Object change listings
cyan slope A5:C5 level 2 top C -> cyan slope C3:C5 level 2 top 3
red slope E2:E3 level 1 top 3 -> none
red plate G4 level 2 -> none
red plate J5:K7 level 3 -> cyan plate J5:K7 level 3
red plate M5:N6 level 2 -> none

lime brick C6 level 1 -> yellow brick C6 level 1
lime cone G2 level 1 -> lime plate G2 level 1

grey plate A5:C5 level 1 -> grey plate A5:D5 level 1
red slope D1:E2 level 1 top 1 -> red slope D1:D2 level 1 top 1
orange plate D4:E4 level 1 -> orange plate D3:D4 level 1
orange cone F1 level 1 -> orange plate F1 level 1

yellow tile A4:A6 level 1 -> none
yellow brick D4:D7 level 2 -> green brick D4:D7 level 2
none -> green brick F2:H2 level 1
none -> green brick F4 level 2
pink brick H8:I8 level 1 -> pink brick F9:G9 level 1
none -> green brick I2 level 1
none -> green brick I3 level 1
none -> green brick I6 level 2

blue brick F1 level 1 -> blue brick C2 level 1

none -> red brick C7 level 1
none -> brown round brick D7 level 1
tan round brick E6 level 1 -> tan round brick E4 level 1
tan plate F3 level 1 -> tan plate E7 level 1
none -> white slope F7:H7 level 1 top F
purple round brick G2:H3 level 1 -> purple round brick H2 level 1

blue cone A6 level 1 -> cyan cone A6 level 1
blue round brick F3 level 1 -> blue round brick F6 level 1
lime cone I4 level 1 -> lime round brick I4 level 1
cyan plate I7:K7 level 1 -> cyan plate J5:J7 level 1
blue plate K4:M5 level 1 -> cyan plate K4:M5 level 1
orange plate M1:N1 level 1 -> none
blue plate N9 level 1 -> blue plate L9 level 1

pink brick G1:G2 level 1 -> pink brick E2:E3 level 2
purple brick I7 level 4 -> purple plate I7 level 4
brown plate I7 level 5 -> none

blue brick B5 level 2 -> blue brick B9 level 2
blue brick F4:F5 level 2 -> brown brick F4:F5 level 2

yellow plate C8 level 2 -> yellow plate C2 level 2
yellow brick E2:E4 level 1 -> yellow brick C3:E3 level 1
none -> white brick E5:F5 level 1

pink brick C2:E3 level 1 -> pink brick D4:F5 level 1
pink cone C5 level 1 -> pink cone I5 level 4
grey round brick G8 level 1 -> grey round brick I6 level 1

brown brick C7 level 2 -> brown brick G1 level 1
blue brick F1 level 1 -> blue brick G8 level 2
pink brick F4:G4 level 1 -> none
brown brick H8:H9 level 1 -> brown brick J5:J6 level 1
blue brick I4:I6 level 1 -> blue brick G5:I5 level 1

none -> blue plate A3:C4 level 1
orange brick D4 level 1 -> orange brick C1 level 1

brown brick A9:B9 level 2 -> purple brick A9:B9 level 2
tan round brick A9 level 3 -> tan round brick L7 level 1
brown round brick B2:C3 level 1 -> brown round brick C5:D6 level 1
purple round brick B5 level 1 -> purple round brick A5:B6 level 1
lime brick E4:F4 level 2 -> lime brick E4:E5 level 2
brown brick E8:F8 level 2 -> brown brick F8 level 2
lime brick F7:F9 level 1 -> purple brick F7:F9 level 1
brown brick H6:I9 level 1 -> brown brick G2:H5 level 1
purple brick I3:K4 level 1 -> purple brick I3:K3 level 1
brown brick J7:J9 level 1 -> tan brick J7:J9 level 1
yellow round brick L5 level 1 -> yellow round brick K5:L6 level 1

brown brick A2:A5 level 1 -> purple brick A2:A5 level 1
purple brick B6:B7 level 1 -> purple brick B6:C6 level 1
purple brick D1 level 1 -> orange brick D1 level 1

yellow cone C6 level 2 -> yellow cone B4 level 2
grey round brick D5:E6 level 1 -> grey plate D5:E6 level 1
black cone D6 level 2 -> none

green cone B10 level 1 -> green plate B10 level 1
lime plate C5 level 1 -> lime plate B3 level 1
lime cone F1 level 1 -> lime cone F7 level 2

▶ **Action item**:
Go through the records line by line, and copy each line that holds the string "purple".

▶ **Task result**:
purple round brick G2:H3 level 1 -> purple round brick H2 level 1
purple brick I7 level 4 -> purple plate I7 level 4
brown brick A9:B9 level 2 -> purple brick A9:B9 level 2
purple round brick B5 level 1 -> purple round brick A5:B6 level 1
lime brick F7:F9 level 1 -> purple brick F7:F9 level 1
purple brick I3:K4 level 1 -> purple brick I3:K3 level 1
brown brick A2:A5 level 1 -> purple brick A2:A5 level 1
purple brick B6:B7 level 1 -> purple brick B6:C6 level 1
purple brick D1 level 1 -> orange brick D1 level 1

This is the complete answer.